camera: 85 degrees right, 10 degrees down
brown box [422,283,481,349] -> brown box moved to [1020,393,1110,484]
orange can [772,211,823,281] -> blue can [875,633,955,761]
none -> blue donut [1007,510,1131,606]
○ ○ ○ ○
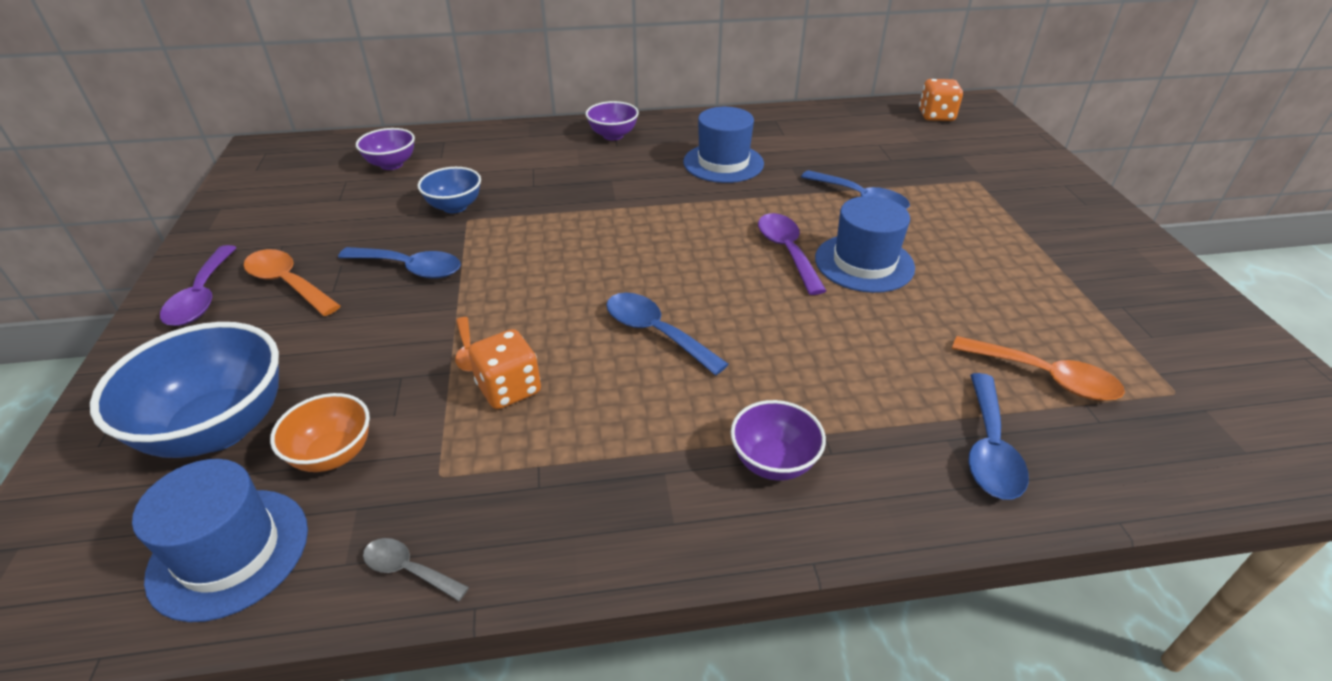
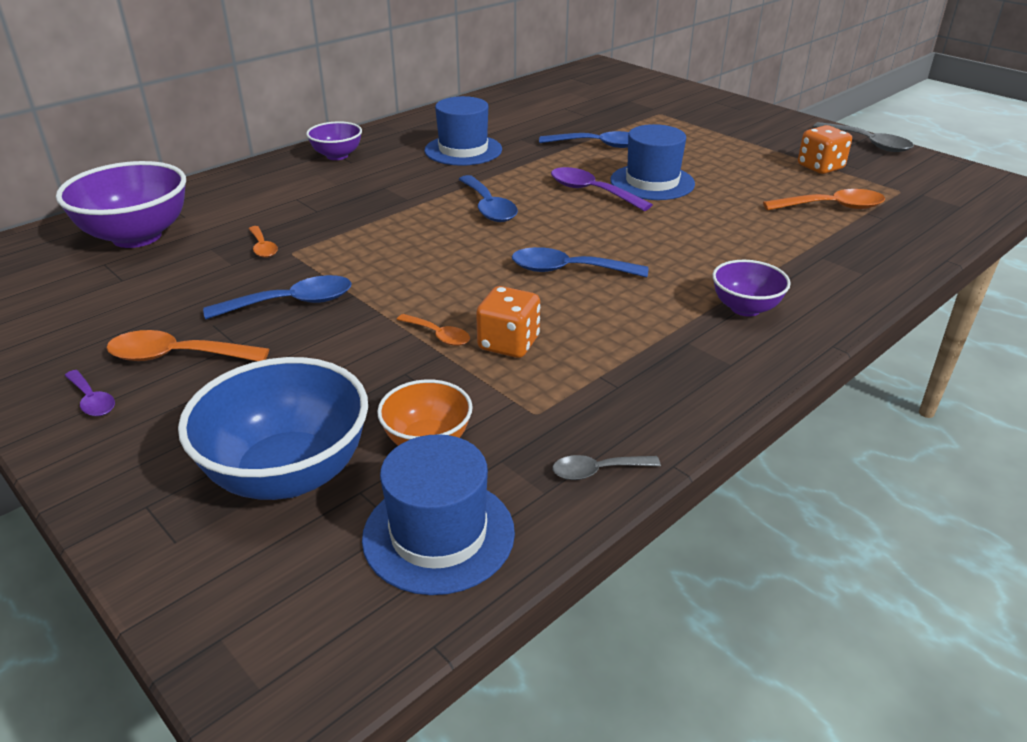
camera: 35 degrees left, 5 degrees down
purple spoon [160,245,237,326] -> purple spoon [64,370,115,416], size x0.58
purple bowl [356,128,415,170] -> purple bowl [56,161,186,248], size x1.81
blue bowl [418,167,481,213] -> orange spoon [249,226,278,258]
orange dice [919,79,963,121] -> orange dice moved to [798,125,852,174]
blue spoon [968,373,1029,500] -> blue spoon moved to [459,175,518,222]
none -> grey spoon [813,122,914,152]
○ ○ ○ ○
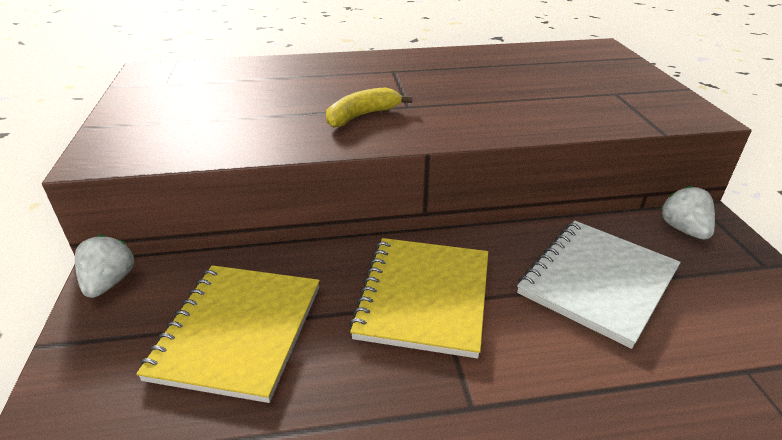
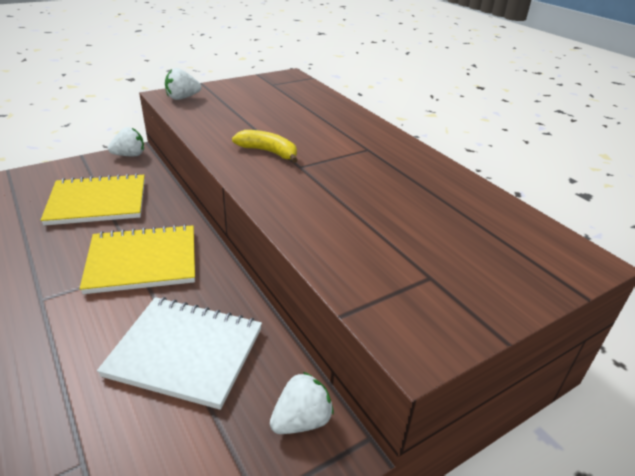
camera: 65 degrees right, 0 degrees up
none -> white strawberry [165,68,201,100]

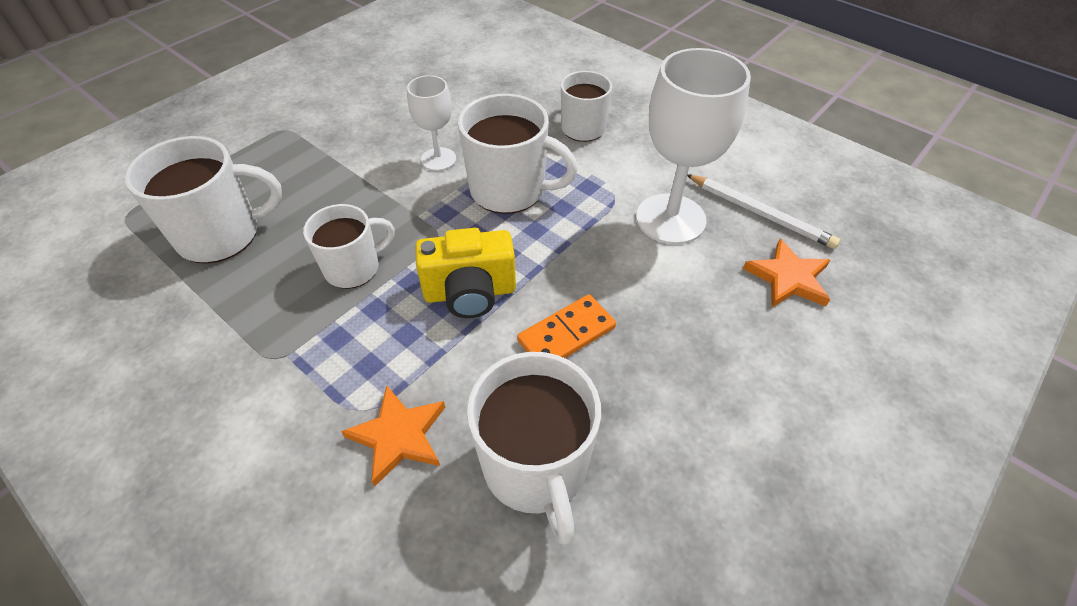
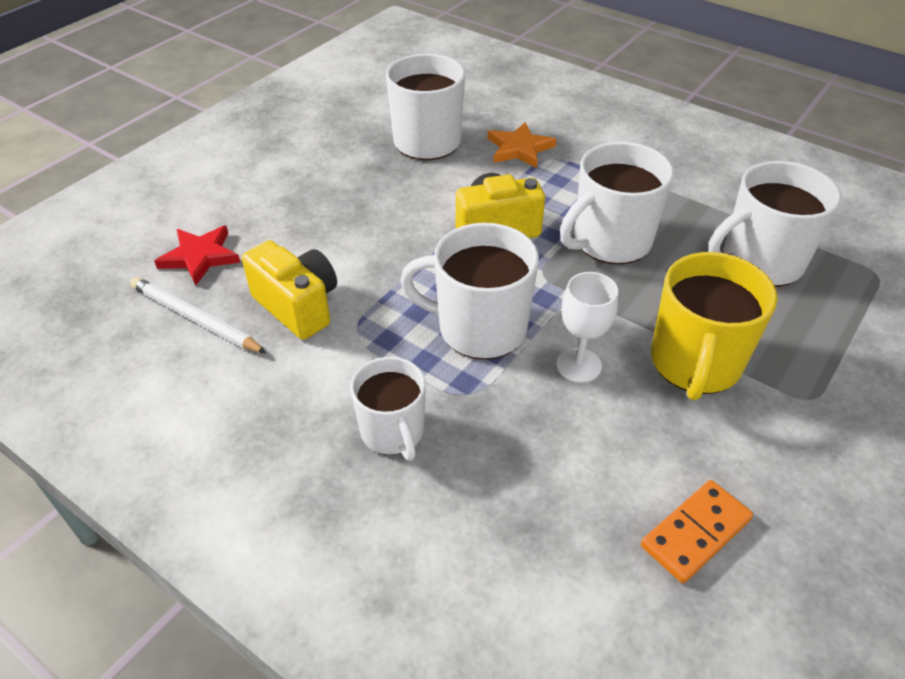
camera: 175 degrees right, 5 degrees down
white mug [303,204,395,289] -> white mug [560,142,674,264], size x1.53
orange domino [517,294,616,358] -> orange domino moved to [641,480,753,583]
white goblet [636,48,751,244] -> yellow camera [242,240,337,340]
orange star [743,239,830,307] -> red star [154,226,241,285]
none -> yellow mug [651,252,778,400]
○ ○ ○ ○
Using the data above, extract exactly the lines from the one that holds "camera: 85 degrees right, 10 degrees down" to the one that holds "none -> blue donut [1007,510,1131,606]", both ends included, and no others.

camera: 85 degrees right, 10 degrees down
brown box [422,283,481,349] -> brown box moved to [1020,393,1110,484]
orange can [772,211,823,281] -> blue can [875,633,955,761]
none -> blue donut [1007,510,1131,606]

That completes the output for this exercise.